— Your task —
Exactly as written, retype all of the records that come next.

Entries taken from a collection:

-- Opening Marker --

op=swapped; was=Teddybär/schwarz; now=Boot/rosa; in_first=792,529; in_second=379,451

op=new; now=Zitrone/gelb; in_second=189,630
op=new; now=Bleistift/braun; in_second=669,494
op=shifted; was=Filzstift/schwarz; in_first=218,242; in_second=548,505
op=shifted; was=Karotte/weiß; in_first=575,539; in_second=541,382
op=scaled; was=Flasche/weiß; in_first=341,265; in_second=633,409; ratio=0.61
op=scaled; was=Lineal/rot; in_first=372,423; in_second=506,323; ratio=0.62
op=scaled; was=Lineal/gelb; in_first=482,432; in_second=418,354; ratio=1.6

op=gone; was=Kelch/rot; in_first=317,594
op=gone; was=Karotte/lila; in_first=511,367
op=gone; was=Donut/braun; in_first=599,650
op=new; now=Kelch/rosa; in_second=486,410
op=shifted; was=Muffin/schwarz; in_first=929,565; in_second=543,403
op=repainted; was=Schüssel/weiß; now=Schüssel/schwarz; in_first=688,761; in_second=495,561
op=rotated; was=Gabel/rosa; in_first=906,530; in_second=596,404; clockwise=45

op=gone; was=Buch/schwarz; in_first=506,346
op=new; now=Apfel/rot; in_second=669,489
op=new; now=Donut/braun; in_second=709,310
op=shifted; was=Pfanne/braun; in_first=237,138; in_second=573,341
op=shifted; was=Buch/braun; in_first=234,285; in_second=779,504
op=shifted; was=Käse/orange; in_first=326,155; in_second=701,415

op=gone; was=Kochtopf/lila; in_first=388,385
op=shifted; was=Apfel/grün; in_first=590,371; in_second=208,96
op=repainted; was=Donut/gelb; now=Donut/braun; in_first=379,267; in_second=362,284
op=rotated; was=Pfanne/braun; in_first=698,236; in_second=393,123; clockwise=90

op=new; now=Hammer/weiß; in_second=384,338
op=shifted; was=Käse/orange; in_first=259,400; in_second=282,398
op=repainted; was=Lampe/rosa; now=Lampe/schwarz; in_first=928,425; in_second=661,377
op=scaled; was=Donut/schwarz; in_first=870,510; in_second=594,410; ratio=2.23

-- Closing Marker --

— Solution to the problem —
op=swapped; was=Teddybär/schwarz; now=Boot/rosa; in_first=792,529; in_second=379,451

op=new; now=Zitrone/gelb; in_second=189,630
op=new; now=Bleistift/braun; in_second=669,494
op=shifted; was=Filzstift/schwarz; in_first=218,242; in_second=548,505
op=shifted; was=Karotte/weiß; in_first=575,539; in_second=541,382
op=scaled; was=Flasche/weiß; in_first=341,265; in_second=633,409; ratio=0.61
op=scaled; was=Lineal/rot; in_first=372,423; in_second=506,323; ratio=0.62
op=scaled; was=Lineal/gelb; in_first=482,432; in_second=418,354; ratio=1.6

op=gone; was=Kelch/rot; in_first=317,594
op=gone; was=Karotte/lila; in_first=511,367
op=gone; was=Donut/braun; in_first=599,650
op=new; now=Kelch/rosa; in_second=486,410
op=shifted; was=Muffin/schwarz; in_first=929,565; in_second=543,403
op=repainted; was=Schüssel/weiß; now=Schüssel/schwarz; in_first=688,761; in_second=495,561
op=rotated; was=Gabel/rosa; in_first=906,530; in_second=596,404; clockwise=45

op=gone; was=Buch/schwarz; in_first=506,346
op=new; now=Apfel/rot; in_second=669,489
op=new; now=Donut/braun; in_second=709,310
op=shifted; was=Pfanne/braun; in_first=237,138; in_second=573,341
op=shifted; was=Buch/braun; in_first=234,285; in_second=779,504
op=shifted; was=Käse/orange; in_first=326,155; in_second=701,415

op=gone; was=Kochtopf/lila; in_first=388,385
op=shifted; was=Apfel/grün; in_first=590,371; in_second=208,96
op=repainted; was=Donut/gelb; now=Donut/braun; in_first=379,267; in_second=362,284
op=rotated; was=Pfanne/braun; in_first=698,236; in_second=393,123; clockwise=90

op=new; now=Hammer/weiß; in_second=384,338
op=shifted; was=Käse/orange; in_first=259,400; in_second=282,398
op=repainted; was=Lampe/rosa; now=Lampe/schwarz; in_first=928,425; in_second=661,377
op=scaled; was=Donut/schwarz; in_first=870,510; in_second=594,410; ratio=2.23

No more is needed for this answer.